_EXERCISE DESCRIPTION:_ Exact reproduction, images excluded: write out the records below.

_Records drawn from a dataset:_

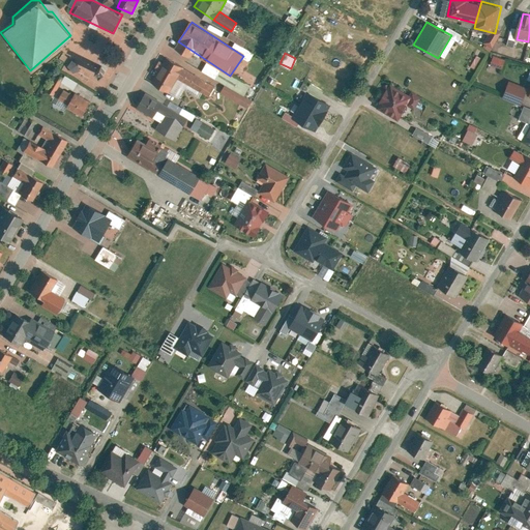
[(490,63),(501,67),(504,59),(493,55),(490,63)]
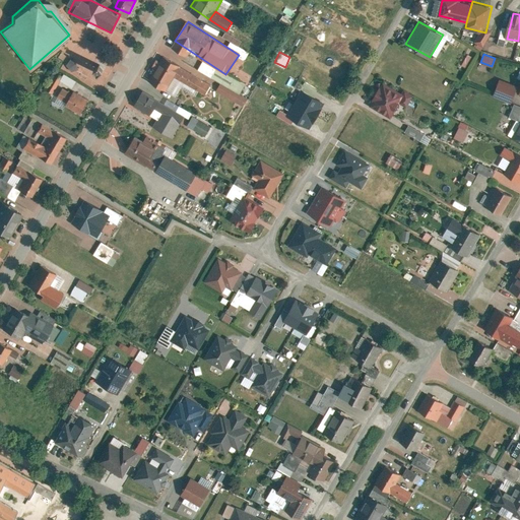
[(178,74),(183,66),(166,55),(150,79),(167,90),(178,74)]
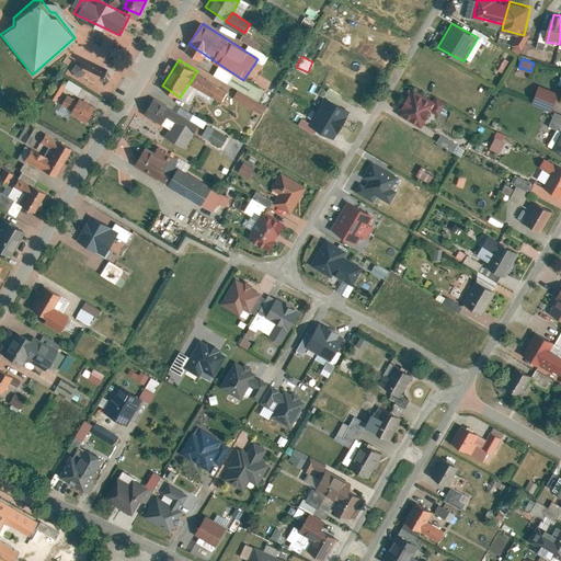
[(86,75),(86,73),(87,72),(75,63),(67,71),(79,82),(86,75)]
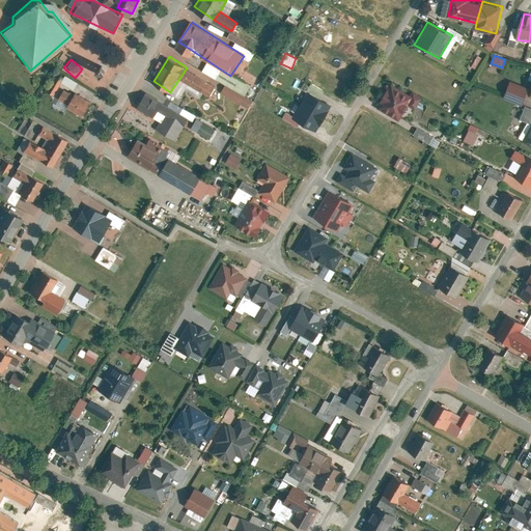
[(182,76),(210,94),(215,86),(187,67),(182,76)]
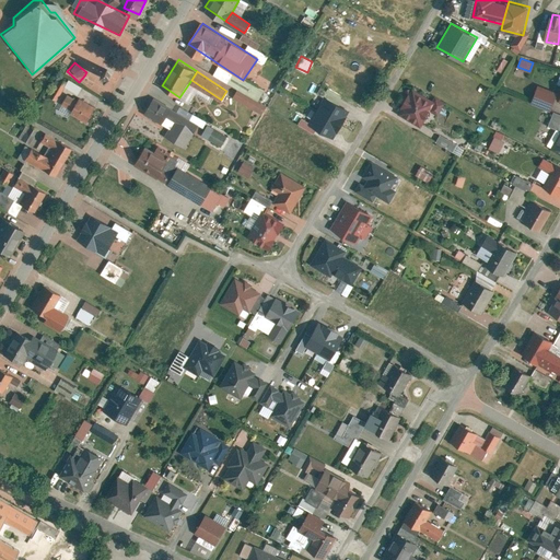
[(267,80),(263,88),(268,91),(272,83),(267,80)]
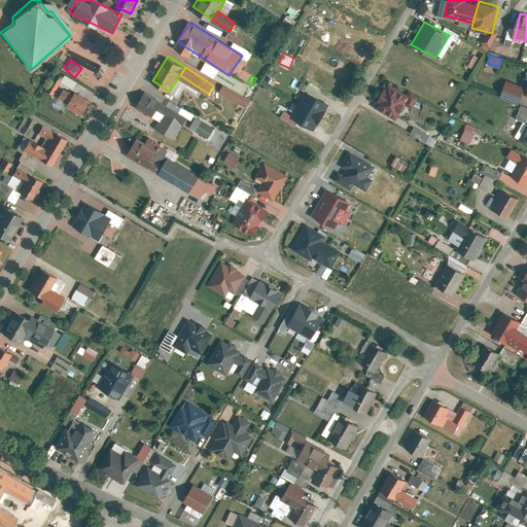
[(375,105),(396,118),(412,96),(390,81),(375,105)]
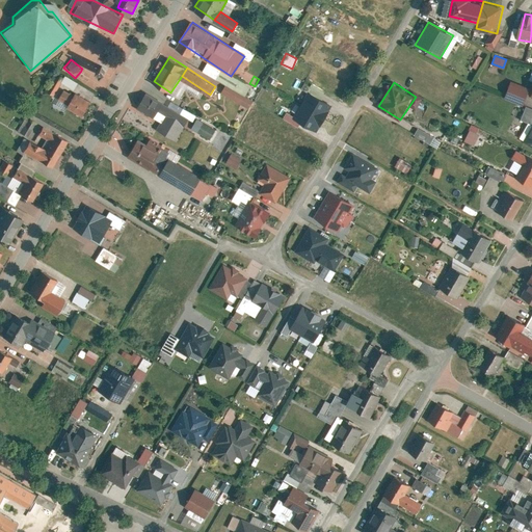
[(506,99),(525,106),(531,89),(513,82),(506,99)]
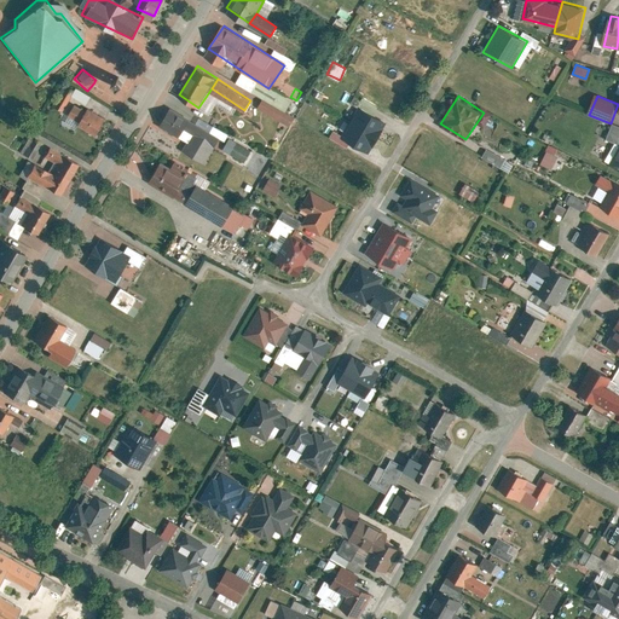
[(261,97),(255,106),(287,127),(293,117),(261,97)]
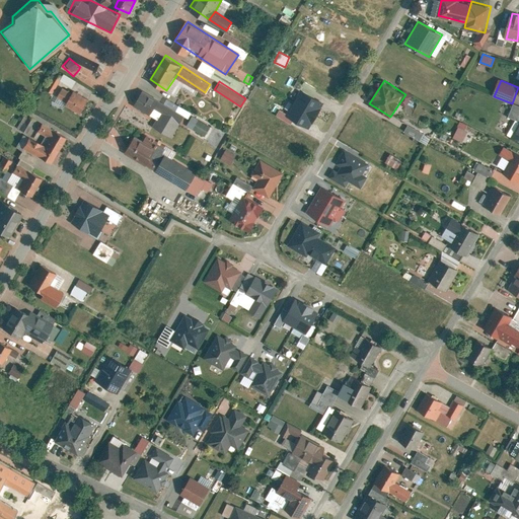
[(57,101),(83,114),(90,98),(65,85),(57,101)]
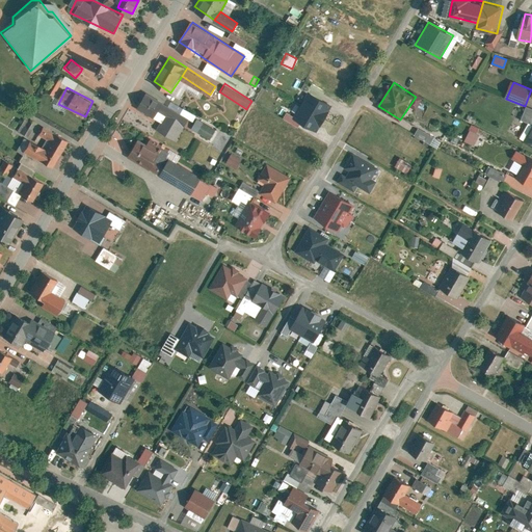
[(294,116),(318,132),(335,106),(311,91),(294,116)]
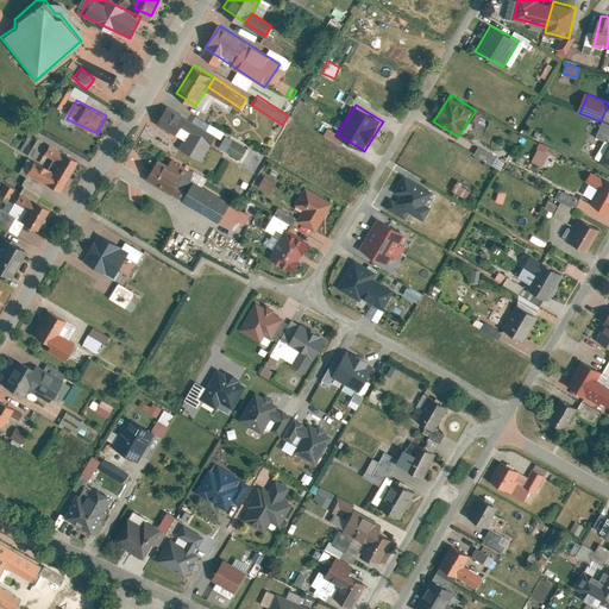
[(156,130),(202,161),(215,140),(169,110),(156,130)]
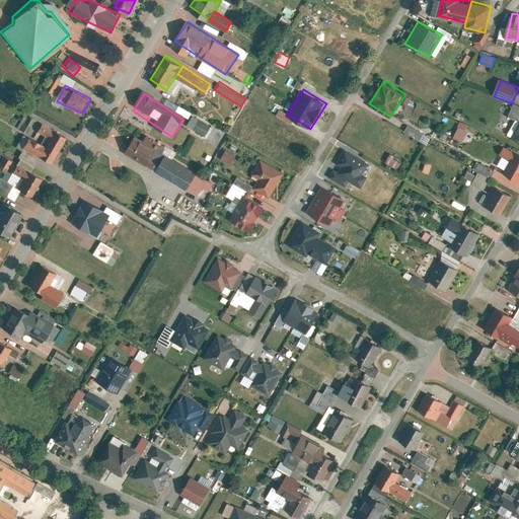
[(22,128),(28,117),(24,114),(18,126),(22,128)]
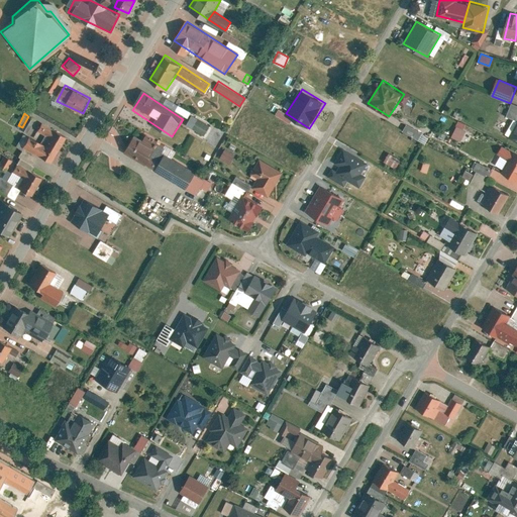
[(21,129),(26,132),(33,119),(29,116),(21,129)]
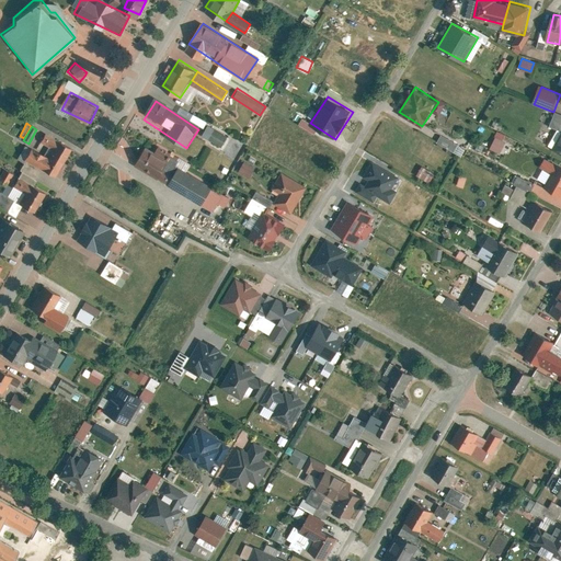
[(560,126),(550,147),(560,152),(560,126)]
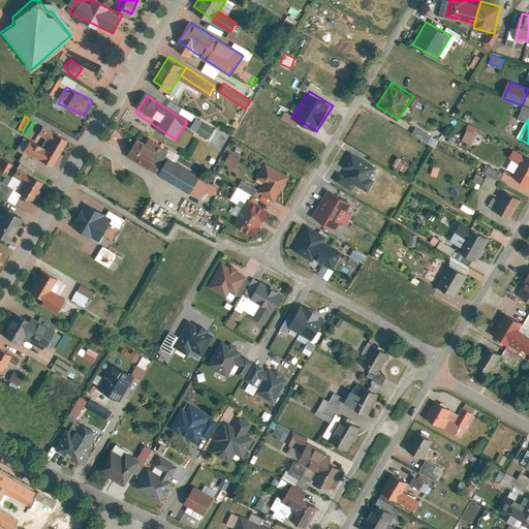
[(198,130),(209,137),(215,129),(204,122),(198,130)]
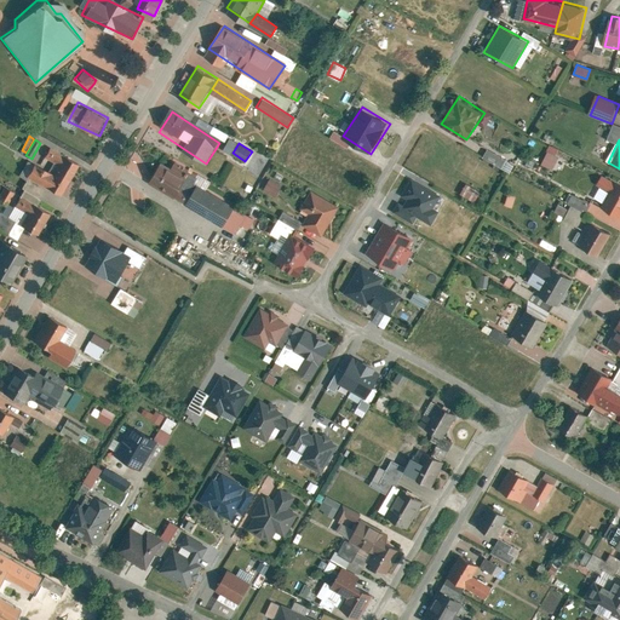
[(62,165),(67,155),(52,148),(47,158),(62,165)]
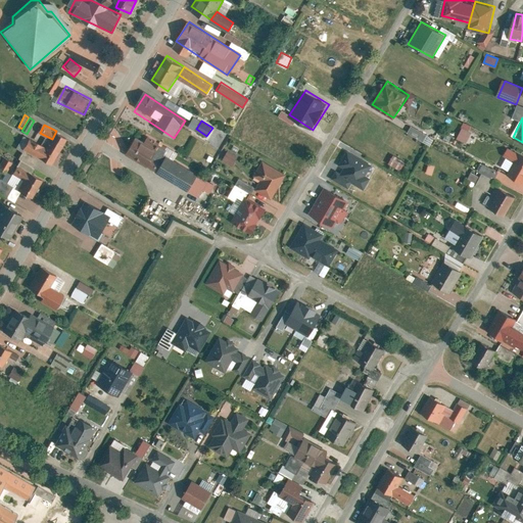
[(409,126),(405,133),(429,144),(433,137),(409,126)]
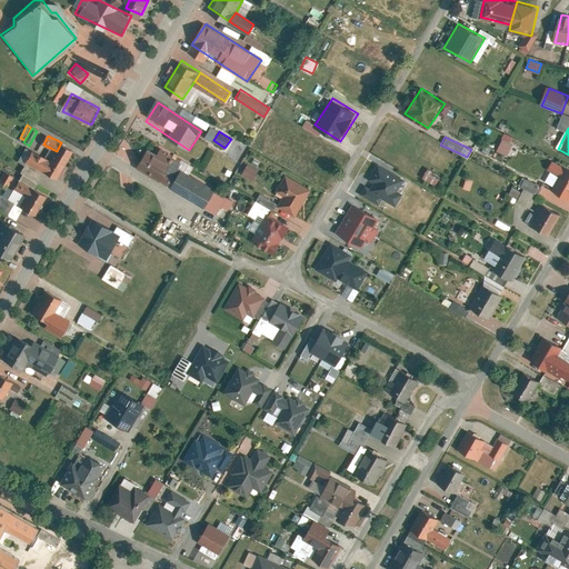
[(503,140),(498,149),(507,155),(512,146),(503,140)]
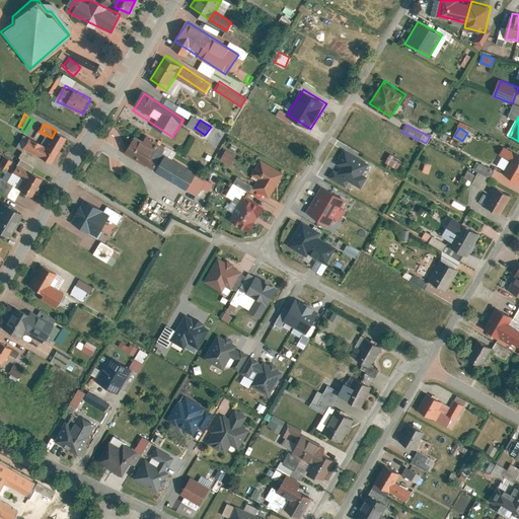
[(42,158),(54,164),(68,136),(56,130),(52,138),(48,146),(42,158)]
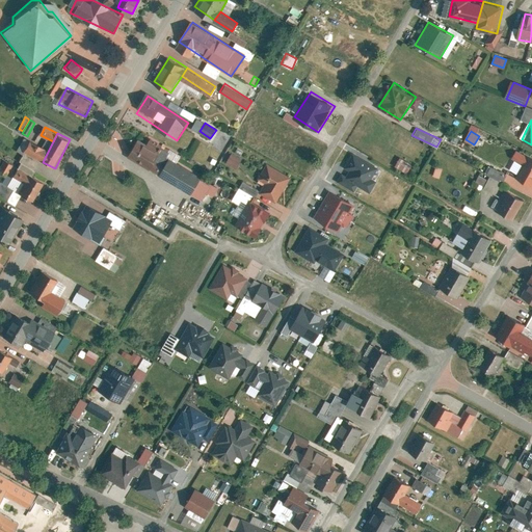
[(129,153),(188,192),(198,176),(139,137),(129,153)]
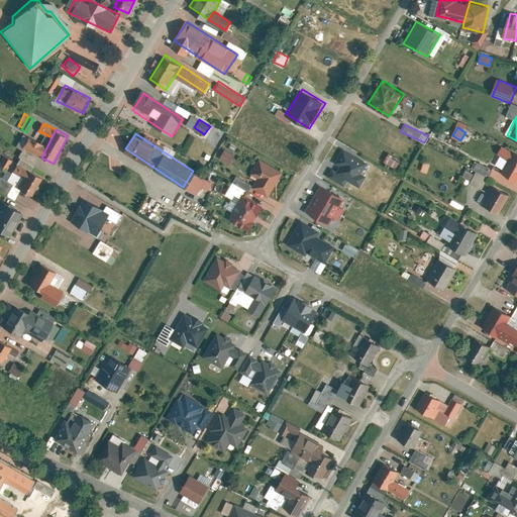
[(22,148),(41,158),(47,145),(28,136),(22,148)]
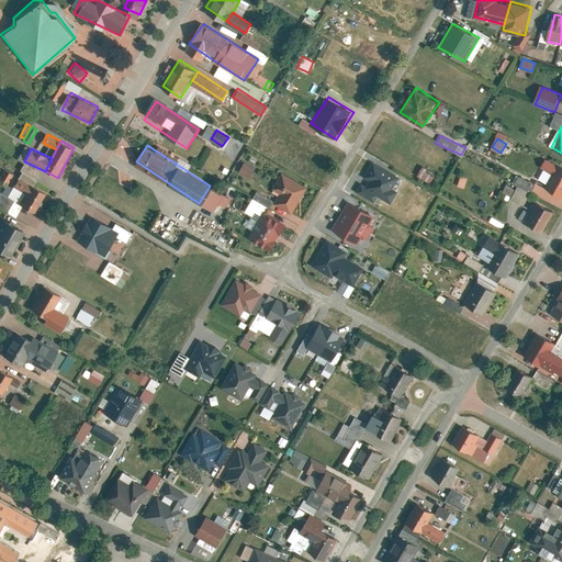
[(552,172),(558,164),(546,156),(540,165),(552,172)]
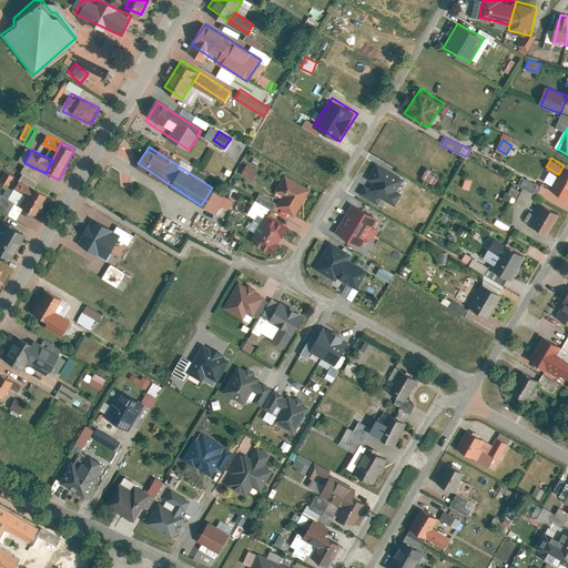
[(362,183),(394,204),(411,181),(377,160),(362,183)]
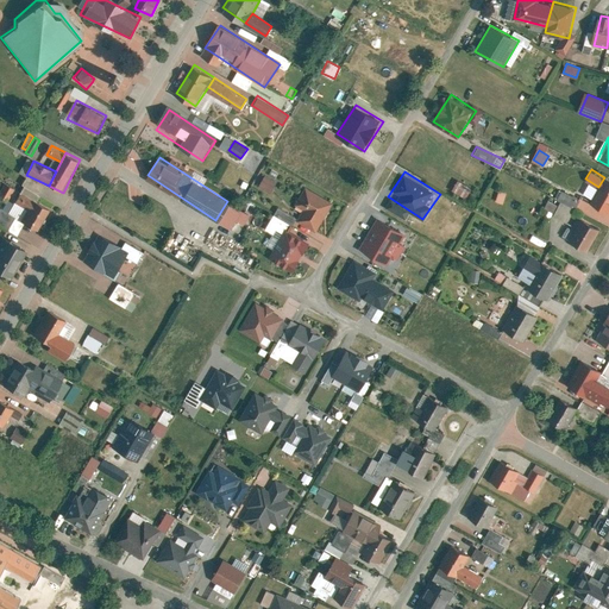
[(262,175),(257,187),(271,193),(276,180),(262,175)]
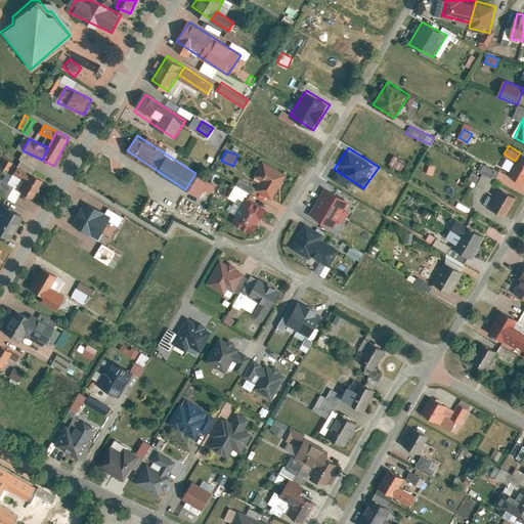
[(508,172),(523,182),(523,155),(520,153),(515,161),(508,172)]
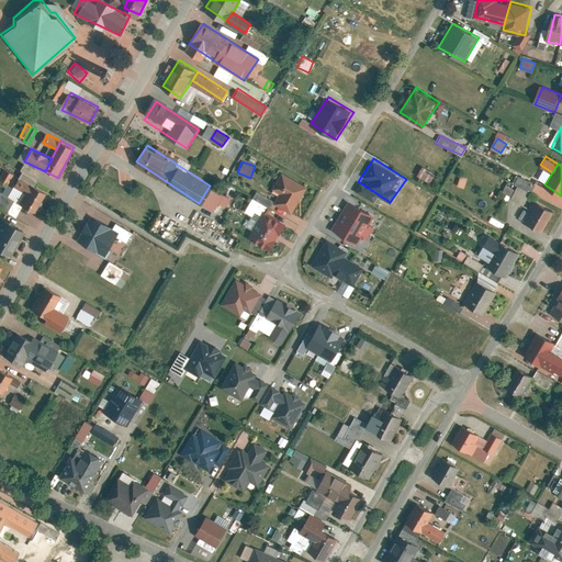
[(420,166),(416,176),(430,182),(435,172),(420,166)]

_TASK SOLUTION:_
[(490,63),(501,67),(504,59),(493,55),(490,63)]
[(178,74),(183,66),(166,55),(150,79),(167,90),(178,74)]
[(86,75),(86,73),(87,72),(75,63),(67,71),(79,82),(86,75)]
[(182,76),(210,94),(215,86),(187,67),(182,76)]
[(267,80),(263,88),(268,91),(272,83),(267,80)]
[(375,105),(396,118),(412,96),(390,81),(375,105)]
[(506,99),(525,106),(531,89),(513,82),(506,99)]
[(261,97),(255,106),(287,127),(293,117),(261,97)]
[(57,101),(83,114),(90,98),(65,85),(57,101)]
[(294,116),(318,132),(335,106),(311,91),(294,116)]
[(156,130),(202,161),(215,140),(169,110),(156,130)]
[(22,128),(28,117),(24,114),(18,126),(22,128)]
[(21,129),(26,132),(33,119),(29,116),(21,129)]
[(560,126),(550,147),(560,152),(560,126)]
[(198,130),(209,137),(215,129),(204,122),(198,130)]
[(62,165),(67,155),(52,148),(47,158),(62,165)]
[(409,126),(405,133),(429,144),(433,137),(409,126)]
[(503,140),(498,149),(507,155),(512,146),(503,140)]
[(42,158),(54,164),(68,136),(56,130),(52,138),(48,146),(42,158)]
[(129,153),(188,192),(198,176),(139,137),(129,153)]
[(22,148),(41,158),(47,145),(28,136),(22,148)]
[(552,172),(558,164),(546,156),(540,165),(552,172)]
[(362,183),(394,204),(411,181),(377,160),(362,183)]
[(262,175),(257,187),(271,193),(276,180),(262,175)]
[(508,172),(523,182),(523,155),(520,153),(515,161),(508,172)]
[(420,166),(416,176),(430,182),(435,172),(420,166)]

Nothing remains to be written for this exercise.